Content revision data
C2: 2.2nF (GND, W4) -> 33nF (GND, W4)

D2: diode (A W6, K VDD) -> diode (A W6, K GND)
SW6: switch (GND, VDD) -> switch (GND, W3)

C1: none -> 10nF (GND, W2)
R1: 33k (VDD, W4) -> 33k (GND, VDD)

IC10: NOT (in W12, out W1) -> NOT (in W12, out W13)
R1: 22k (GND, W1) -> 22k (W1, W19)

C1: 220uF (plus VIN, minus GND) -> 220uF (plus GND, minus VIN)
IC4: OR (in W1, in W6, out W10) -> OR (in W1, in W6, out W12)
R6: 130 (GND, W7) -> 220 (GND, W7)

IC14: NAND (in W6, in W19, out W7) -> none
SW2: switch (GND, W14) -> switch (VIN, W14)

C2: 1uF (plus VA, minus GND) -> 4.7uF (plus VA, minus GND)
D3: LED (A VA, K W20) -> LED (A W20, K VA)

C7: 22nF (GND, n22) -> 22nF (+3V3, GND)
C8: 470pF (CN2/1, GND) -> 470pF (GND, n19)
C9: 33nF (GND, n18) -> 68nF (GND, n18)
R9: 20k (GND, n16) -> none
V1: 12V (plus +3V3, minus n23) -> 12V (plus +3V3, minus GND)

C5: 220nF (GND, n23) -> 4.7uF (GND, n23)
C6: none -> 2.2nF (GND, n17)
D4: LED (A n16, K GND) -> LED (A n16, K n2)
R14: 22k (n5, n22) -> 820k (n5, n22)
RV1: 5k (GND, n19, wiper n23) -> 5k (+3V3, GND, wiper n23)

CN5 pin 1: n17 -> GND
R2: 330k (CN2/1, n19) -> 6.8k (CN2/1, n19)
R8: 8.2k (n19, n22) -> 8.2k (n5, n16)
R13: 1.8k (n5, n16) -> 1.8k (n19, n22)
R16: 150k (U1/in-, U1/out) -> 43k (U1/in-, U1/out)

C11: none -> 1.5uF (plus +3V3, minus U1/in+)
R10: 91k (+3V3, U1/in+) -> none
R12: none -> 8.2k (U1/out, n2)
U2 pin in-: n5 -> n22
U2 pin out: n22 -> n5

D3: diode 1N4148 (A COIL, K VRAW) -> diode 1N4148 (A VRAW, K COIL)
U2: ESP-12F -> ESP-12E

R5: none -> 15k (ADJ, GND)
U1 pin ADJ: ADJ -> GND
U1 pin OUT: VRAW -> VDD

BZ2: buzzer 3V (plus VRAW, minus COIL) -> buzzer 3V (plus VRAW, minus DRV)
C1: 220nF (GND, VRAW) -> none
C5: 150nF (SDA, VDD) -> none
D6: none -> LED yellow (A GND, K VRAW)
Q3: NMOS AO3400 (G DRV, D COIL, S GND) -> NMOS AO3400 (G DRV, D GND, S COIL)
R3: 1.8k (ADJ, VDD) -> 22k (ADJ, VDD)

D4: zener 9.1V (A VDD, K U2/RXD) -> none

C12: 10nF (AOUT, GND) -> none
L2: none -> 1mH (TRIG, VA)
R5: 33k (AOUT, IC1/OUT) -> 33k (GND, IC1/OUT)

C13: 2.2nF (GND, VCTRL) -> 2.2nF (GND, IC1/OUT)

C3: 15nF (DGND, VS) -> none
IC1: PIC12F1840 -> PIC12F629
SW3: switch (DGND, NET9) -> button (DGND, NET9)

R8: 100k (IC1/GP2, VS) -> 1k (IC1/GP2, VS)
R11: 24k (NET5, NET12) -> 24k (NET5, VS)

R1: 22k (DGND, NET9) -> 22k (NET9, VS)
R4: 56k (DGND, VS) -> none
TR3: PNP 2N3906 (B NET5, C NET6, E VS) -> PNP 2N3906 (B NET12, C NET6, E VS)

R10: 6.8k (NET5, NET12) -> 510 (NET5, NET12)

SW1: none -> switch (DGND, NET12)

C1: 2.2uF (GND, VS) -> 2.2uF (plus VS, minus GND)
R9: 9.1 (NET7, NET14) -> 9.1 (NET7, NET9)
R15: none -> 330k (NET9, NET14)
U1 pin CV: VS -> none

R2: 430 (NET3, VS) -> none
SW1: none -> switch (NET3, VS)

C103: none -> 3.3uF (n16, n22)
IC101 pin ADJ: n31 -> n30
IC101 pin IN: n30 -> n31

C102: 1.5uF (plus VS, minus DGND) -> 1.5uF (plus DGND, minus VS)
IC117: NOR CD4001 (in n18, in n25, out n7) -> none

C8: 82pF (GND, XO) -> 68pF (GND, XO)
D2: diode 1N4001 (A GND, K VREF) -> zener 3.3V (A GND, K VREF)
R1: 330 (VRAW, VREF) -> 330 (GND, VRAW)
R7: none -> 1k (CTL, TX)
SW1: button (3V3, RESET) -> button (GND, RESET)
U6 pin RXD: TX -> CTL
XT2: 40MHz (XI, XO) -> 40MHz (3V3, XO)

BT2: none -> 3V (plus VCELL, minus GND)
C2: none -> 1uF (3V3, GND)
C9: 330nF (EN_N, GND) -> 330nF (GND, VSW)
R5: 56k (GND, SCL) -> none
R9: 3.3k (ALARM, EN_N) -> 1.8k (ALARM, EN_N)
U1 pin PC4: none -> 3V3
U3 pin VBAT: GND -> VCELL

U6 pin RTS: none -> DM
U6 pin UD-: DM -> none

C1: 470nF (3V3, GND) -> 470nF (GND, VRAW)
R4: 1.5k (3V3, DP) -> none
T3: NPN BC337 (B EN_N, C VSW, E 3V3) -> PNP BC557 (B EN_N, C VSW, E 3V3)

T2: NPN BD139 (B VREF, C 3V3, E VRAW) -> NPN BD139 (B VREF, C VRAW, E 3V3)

## YOUR OBJECTIVE
Count the lines above in which the word "button" appears, then state only that count.

## RESPONSE TO THE TASK
2